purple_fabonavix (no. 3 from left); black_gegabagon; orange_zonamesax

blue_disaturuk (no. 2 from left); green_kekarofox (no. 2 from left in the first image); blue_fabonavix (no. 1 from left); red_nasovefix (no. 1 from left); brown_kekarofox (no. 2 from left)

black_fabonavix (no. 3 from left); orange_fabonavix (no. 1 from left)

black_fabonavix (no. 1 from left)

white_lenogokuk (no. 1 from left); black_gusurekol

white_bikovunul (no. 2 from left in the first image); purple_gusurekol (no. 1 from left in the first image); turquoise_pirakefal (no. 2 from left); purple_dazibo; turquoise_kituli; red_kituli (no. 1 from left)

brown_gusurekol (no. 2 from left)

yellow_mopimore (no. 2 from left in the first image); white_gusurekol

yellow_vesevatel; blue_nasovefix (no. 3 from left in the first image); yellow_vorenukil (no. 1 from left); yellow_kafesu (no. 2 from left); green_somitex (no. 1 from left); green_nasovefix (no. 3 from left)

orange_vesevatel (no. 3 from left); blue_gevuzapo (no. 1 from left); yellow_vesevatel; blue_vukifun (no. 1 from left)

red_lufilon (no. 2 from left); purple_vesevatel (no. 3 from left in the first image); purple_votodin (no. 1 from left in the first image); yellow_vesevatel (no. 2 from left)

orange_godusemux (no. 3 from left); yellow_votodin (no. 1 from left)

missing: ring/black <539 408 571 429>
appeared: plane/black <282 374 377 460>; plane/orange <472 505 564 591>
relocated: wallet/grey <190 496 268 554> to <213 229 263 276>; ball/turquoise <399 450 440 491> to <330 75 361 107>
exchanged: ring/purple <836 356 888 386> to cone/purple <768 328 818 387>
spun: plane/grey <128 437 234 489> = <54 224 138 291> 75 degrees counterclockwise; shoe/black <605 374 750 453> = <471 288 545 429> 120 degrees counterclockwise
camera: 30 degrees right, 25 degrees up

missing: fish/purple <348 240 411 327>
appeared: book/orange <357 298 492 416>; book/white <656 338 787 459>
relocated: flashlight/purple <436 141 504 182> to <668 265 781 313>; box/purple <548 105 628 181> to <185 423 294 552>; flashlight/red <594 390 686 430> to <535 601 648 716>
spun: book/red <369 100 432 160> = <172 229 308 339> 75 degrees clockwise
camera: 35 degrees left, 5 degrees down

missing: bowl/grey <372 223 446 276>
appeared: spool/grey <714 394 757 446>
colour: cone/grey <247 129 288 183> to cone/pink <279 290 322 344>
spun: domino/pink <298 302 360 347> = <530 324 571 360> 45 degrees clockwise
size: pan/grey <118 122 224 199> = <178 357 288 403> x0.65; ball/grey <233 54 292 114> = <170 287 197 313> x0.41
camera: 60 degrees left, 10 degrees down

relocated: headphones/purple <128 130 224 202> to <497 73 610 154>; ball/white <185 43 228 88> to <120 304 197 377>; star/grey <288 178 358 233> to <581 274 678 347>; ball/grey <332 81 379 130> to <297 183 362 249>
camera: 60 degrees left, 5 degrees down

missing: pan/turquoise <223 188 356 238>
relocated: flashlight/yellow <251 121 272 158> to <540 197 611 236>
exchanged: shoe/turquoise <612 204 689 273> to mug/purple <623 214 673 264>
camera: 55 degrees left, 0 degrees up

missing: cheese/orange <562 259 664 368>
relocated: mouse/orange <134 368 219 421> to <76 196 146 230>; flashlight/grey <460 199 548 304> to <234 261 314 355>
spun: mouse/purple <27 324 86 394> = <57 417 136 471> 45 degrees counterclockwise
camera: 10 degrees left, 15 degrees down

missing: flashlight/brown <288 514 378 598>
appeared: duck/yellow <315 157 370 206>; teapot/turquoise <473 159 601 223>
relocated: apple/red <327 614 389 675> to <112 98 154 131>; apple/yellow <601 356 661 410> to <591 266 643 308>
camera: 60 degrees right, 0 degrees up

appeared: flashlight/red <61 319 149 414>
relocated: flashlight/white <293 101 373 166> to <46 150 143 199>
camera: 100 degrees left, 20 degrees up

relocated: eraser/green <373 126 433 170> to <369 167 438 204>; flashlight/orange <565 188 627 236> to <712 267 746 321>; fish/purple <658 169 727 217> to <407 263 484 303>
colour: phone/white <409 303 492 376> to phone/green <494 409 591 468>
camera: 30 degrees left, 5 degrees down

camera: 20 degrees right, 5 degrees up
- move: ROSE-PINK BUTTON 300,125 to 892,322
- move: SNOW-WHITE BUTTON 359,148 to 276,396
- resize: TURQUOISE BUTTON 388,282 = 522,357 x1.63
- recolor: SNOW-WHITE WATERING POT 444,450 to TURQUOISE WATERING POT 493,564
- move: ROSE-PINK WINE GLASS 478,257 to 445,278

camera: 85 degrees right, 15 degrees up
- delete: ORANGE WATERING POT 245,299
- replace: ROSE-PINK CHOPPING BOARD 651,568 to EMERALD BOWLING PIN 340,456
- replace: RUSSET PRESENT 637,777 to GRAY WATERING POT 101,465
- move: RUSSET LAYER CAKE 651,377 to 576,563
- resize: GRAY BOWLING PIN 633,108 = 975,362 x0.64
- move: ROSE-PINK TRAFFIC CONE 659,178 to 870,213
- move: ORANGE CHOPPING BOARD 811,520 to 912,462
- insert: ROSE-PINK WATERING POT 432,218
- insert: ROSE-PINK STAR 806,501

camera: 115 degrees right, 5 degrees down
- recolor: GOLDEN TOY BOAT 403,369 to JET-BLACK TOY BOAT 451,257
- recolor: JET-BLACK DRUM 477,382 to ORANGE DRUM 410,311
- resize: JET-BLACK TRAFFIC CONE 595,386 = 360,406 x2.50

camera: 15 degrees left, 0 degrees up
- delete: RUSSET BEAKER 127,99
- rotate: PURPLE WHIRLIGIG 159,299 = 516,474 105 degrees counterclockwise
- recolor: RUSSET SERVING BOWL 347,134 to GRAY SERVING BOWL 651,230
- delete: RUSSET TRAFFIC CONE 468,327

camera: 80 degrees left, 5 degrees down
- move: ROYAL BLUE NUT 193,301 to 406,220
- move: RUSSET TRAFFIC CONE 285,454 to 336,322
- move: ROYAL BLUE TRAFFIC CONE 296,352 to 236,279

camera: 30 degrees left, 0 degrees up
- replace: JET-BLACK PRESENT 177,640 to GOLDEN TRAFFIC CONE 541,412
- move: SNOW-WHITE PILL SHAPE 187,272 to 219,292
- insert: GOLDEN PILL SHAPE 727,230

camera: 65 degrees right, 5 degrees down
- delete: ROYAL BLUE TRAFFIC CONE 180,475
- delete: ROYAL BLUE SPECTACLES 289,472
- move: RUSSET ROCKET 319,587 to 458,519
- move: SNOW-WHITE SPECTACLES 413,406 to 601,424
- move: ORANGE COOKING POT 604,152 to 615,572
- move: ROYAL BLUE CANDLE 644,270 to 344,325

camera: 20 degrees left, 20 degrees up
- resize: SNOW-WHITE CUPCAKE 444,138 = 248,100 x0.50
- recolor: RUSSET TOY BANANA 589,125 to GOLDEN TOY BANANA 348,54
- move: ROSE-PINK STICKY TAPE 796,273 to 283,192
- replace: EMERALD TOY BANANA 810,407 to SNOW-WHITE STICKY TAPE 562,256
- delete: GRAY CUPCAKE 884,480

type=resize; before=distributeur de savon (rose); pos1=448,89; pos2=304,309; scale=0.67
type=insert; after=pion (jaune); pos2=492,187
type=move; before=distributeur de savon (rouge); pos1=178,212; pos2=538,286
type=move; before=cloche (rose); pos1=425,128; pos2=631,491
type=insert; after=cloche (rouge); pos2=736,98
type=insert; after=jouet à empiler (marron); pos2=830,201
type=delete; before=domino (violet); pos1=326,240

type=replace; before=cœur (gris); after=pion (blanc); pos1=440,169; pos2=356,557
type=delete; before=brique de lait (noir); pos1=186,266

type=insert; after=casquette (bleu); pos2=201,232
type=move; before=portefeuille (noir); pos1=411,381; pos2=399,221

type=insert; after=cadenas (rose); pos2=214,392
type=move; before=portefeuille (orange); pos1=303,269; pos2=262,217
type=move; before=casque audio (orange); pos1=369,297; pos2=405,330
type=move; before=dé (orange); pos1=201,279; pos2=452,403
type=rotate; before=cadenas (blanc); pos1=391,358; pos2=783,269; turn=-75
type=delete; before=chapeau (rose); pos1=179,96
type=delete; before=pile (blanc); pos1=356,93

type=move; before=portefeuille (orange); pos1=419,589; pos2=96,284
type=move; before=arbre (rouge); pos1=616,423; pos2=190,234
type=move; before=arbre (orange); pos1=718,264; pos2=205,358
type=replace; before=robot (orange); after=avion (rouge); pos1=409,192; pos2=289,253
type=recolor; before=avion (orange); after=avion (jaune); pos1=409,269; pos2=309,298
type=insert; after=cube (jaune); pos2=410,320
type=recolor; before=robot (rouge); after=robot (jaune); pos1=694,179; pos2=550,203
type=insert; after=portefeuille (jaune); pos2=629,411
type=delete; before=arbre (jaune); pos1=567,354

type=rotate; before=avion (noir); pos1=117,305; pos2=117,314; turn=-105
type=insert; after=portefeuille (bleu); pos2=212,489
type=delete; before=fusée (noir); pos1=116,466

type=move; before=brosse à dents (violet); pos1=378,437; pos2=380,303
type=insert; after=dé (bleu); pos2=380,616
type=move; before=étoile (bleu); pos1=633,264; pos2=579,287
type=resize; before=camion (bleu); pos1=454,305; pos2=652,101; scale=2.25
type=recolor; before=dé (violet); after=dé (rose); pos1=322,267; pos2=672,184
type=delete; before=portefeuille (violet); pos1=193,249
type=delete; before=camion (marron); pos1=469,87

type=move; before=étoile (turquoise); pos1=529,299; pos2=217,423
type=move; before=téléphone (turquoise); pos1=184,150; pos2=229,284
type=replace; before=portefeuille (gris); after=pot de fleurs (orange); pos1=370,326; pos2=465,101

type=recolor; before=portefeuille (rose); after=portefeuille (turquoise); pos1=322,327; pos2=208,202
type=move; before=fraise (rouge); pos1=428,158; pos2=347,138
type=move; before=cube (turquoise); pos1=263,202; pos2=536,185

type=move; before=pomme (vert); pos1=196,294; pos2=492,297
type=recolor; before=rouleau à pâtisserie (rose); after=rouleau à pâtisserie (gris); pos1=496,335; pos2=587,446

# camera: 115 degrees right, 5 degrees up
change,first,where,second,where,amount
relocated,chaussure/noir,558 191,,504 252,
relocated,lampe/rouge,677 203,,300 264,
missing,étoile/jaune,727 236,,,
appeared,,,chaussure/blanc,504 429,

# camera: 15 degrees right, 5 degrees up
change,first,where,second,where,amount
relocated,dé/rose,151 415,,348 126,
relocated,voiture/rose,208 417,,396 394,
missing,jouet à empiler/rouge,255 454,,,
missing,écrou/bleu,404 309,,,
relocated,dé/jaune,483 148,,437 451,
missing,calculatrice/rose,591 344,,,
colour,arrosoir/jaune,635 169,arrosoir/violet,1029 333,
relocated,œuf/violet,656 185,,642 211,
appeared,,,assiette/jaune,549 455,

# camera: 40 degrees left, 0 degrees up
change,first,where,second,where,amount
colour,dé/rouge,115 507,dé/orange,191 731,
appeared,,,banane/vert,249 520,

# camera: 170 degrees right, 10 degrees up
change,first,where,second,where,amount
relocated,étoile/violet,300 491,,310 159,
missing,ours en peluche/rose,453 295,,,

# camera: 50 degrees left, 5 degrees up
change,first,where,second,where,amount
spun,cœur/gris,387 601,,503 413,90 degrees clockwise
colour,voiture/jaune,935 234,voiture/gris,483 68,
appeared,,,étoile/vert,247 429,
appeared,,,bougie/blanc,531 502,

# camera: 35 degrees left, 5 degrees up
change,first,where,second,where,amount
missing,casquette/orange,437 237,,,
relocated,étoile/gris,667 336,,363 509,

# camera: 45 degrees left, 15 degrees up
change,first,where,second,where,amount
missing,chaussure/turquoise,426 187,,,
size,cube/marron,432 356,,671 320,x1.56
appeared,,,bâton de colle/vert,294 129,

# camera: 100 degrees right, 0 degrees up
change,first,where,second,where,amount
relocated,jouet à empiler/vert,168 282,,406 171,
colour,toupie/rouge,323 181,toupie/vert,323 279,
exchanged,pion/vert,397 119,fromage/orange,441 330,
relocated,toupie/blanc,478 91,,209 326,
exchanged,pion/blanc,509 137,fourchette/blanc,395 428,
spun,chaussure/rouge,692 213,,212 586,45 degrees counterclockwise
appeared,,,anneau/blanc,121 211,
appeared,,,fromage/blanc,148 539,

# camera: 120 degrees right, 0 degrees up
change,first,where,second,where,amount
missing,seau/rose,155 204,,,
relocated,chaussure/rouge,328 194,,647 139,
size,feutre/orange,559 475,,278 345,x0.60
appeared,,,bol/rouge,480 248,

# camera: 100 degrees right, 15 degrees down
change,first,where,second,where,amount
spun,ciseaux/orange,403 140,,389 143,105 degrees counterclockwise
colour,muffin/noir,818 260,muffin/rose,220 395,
□ □ □ □
→ **Instructions for the task**
How many lines in the entries include the string "BUTTON"? Answer with the number alone.

→ **Answer to this exercise**
3